**The problem:** Search the listing for the word "turned" and return each line that contains it.

--- Source material Enclosed Below ---

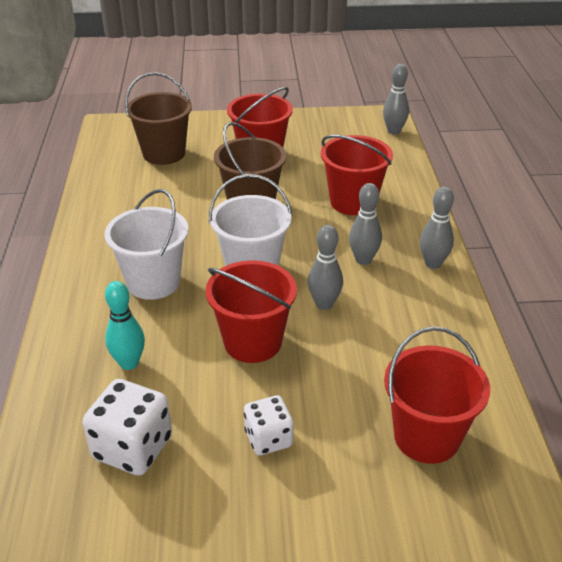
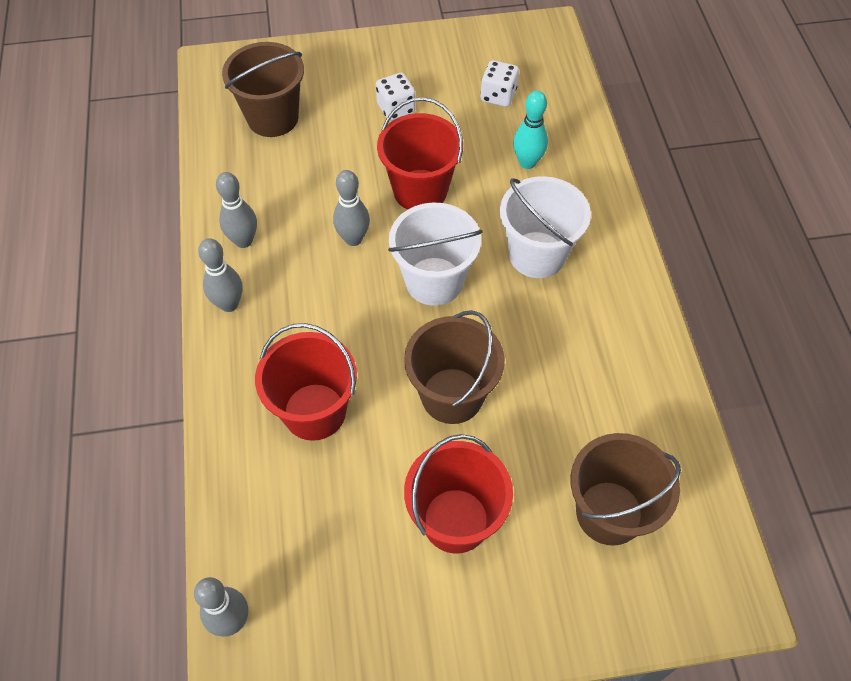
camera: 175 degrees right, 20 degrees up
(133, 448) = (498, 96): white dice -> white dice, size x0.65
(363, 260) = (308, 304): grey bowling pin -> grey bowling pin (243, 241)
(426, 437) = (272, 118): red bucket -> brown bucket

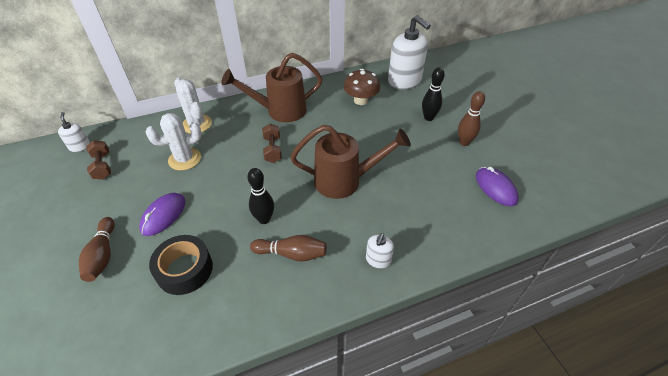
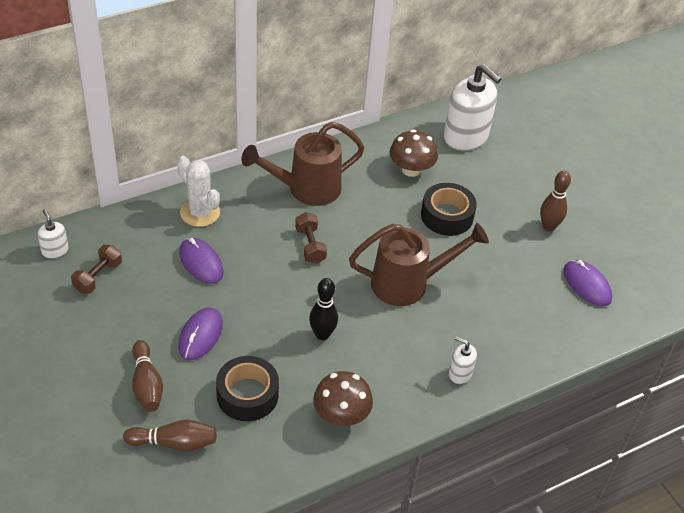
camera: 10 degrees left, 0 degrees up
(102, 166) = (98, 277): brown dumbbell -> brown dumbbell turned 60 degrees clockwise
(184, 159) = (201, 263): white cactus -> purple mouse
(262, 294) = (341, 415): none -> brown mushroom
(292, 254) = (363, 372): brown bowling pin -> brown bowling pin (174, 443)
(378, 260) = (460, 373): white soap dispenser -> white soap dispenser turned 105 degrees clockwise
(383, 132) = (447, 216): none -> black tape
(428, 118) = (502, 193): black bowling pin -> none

--- End of Enclosed Source material ---

**Solution below:**
(102, 166) = (98, 277): brown dumbbell -> brown dumbbell turned 60 degrees clockwise
(378, 260) = (460, 373): white soap dispenser -> white soap dispenser turned 105 degrees clockwise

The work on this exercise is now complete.